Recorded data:
*** Begin section ***
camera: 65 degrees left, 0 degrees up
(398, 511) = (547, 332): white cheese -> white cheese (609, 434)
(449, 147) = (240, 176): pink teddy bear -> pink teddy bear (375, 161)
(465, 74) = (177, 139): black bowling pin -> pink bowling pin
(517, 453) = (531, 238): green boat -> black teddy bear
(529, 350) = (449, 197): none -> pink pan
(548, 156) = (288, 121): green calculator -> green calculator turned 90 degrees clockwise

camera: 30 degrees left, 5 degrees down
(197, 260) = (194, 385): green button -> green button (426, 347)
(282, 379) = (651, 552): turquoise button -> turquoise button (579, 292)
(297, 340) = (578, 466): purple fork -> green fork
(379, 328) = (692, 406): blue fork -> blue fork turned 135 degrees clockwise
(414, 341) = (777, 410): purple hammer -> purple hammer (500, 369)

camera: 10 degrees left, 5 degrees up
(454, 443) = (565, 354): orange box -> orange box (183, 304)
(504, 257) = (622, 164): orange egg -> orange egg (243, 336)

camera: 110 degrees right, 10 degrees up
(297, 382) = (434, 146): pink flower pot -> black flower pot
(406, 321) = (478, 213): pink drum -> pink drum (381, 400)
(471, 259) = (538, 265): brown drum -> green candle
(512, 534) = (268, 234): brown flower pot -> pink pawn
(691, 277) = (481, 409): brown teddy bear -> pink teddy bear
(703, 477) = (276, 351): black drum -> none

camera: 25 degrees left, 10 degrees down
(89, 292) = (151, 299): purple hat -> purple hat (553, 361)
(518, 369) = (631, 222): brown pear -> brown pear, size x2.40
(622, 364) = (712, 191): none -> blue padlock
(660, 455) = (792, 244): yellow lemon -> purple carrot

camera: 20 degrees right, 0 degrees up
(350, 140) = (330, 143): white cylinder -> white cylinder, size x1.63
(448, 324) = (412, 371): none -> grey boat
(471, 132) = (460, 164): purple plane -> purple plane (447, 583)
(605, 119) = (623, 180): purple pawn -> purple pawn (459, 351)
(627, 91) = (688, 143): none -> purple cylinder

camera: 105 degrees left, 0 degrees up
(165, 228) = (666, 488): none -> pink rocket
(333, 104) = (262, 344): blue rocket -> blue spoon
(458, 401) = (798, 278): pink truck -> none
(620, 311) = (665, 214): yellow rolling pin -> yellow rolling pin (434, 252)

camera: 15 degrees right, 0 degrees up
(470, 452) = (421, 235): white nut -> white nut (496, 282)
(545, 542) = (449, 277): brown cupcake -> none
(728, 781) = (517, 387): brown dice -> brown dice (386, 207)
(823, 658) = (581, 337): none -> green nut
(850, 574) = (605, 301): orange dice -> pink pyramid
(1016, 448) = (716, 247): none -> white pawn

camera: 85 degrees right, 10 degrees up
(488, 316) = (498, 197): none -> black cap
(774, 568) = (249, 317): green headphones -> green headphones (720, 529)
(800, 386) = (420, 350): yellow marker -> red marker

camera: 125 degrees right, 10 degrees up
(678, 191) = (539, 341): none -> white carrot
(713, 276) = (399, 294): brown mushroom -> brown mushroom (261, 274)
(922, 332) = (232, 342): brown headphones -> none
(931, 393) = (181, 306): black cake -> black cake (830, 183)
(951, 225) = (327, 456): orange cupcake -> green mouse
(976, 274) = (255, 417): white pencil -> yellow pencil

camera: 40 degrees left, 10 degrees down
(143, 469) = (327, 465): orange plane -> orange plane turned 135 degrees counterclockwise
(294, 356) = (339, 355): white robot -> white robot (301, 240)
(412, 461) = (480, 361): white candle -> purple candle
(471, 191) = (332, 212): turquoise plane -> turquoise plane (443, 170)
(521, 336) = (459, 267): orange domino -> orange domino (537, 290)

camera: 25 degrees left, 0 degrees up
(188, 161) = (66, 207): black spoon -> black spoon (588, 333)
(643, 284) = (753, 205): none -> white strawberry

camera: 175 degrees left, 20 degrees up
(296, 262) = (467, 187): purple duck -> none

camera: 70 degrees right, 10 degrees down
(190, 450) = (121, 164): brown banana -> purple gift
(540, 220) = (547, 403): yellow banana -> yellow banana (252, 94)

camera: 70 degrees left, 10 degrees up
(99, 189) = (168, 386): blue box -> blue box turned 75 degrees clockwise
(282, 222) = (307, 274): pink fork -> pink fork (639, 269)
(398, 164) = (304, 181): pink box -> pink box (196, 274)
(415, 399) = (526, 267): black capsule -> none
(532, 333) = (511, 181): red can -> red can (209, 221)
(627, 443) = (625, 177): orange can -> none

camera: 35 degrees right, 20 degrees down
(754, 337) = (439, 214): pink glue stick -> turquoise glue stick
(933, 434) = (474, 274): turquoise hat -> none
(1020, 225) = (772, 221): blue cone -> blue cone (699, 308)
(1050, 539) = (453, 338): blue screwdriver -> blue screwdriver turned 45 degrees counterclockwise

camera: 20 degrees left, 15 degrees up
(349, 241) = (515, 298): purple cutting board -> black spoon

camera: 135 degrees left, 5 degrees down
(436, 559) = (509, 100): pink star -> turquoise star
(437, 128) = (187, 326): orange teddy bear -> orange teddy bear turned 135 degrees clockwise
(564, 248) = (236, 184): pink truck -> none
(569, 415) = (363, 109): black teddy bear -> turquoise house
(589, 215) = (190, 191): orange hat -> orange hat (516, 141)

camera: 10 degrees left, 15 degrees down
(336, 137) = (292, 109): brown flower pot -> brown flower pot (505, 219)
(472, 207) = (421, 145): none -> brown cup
*** End section ***
## INSTRUCTIONS FOR THE TASK
From the entries above, collect every line with the string "orange" in it.

## EXERCISE OUTPUT
(454, 443) = (565, 354): orange box -> orange box (183, 304)
(504, 257) = (622, 164): orange egg -> orange egg (243, 336)
(850, 574) = (605, 301): orange dice -> pink pyramid
(951, 225) = (327, 456): orange cupcake -> green mouse
(143, 469) = (327, 465): orange plane -> orange plane turned 135 degrees counterclockwise
(521, 336) = (459, 267): orange domino -> orange domino (537, 290)
(627, 443) = (625, 177): orange can -> none
(437, 128) = (187, 326): orange teddy bear -> orange teddy bear turned 135 degrees clockwise
(589, 215) = (190, 191): orange hat -> orange hat (516, 141)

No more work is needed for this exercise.